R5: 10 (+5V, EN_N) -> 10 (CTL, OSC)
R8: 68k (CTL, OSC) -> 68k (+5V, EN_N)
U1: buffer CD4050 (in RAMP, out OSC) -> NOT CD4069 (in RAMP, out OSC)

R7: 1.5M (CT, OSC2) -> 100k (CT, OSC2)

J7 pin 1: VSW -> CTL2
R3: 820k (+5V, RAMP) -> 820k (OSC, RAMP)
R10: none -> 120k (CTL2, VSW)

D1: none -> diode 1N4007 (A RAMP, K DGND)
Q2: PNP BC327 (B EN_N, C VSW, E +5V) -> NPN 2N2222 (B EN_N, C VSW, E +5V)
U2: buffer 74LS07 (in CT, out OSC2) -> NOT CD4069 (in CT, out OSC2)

==

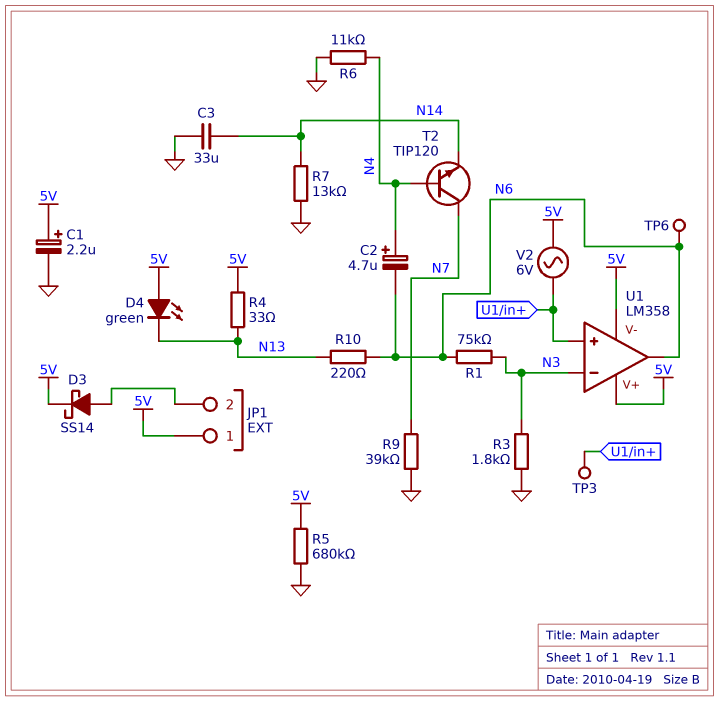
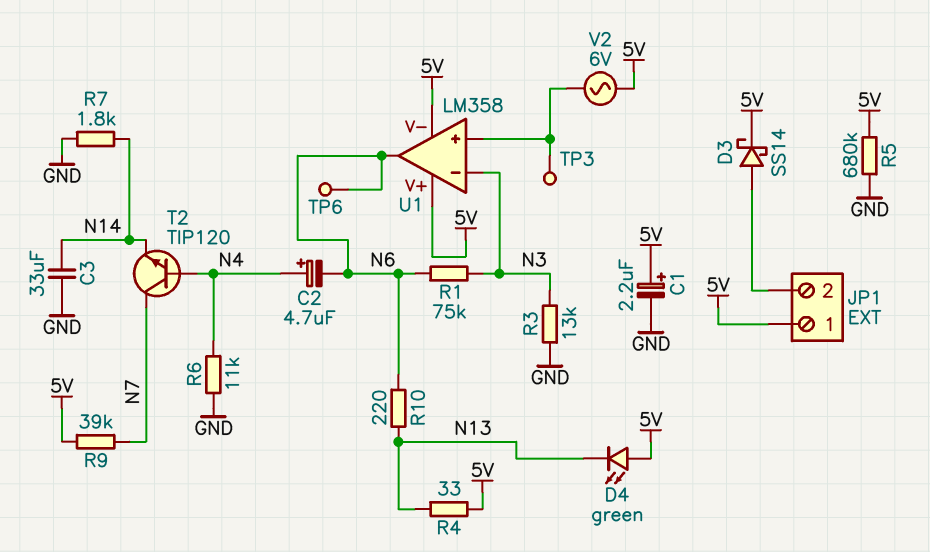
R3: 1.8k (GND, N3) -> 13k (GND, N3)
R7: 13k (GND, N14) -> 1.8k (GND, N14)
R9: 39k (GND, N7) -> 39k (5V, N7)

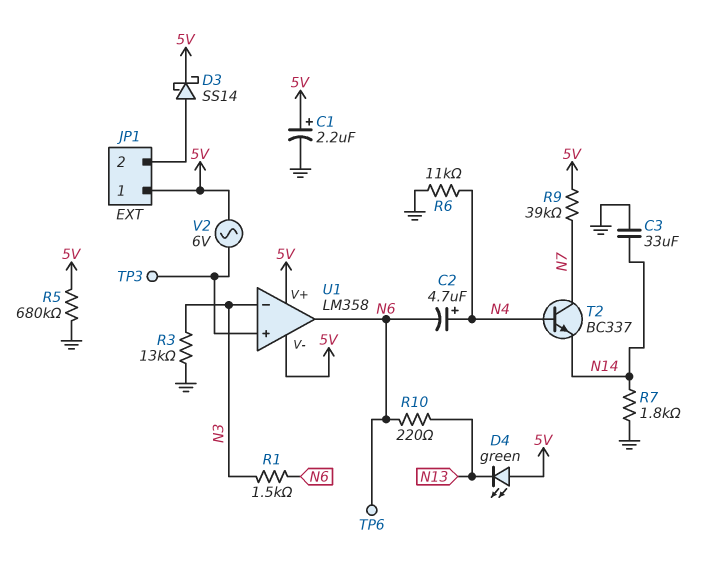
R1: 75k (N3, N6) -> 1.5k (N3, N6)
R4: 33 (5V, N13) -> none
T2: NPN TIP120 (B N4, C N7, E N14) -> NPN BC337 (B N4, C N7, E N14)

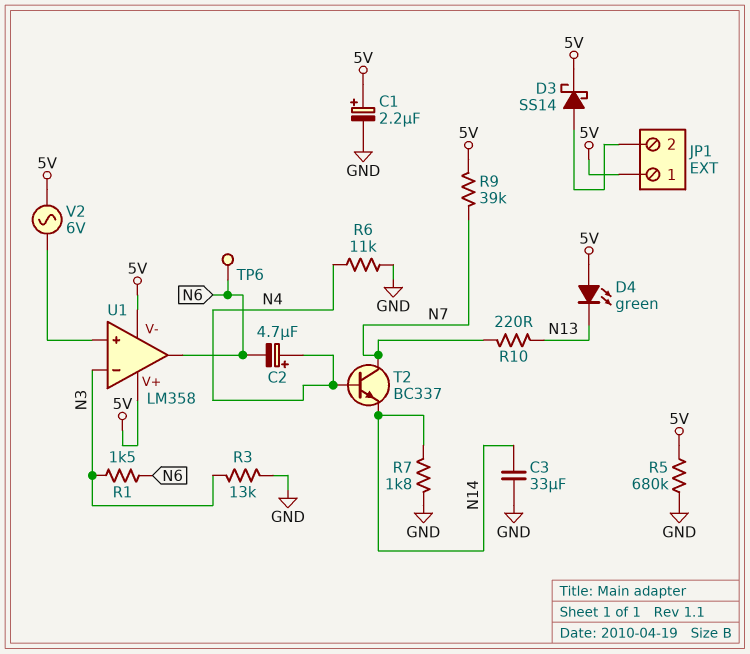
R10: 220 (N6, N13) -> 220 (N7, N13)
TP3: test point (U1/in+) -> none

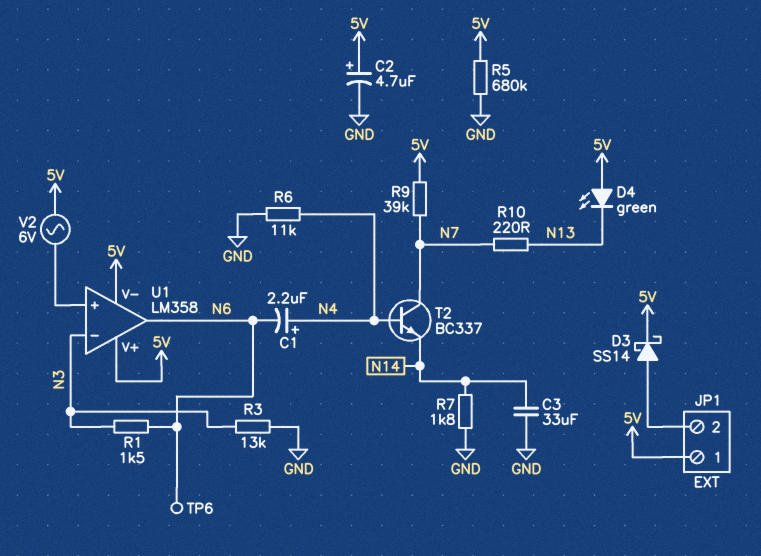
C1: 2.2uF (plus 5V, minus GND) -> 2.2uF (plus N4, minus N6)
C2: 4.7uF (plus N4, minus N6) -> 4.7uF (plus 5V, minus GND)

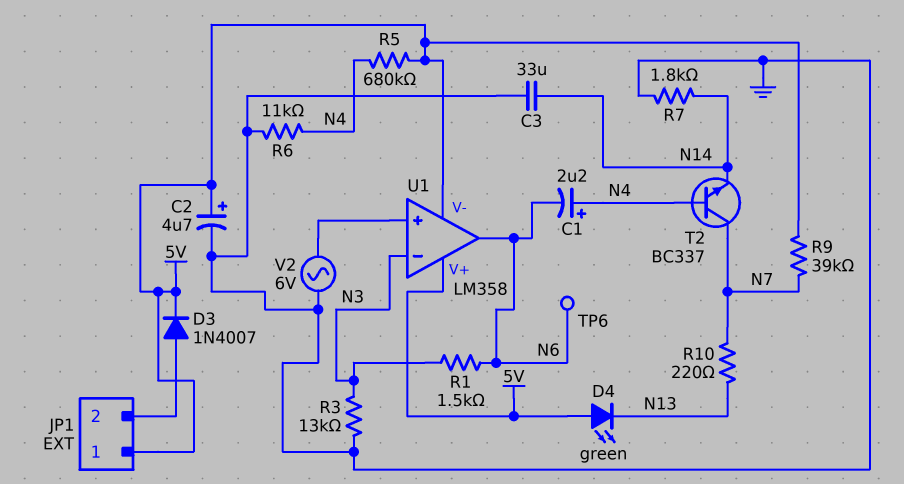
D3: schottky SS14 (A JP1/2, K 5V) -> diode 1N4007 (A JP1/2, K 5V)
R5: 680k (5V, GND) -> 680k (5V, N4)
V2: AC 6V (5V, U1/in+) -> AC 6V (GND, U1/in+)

WORK INSTRUCTIONS » Look through the entries above. Copy out every line holding the word "minus".

RESULT »
C1: 2.2uF (plus 5V, minus GND) -> 2.2uF (plus N4, minus N6)
C2: 4.7uF (plus N4, minus N6) -> 4.7uF (plus 5V, minus GND)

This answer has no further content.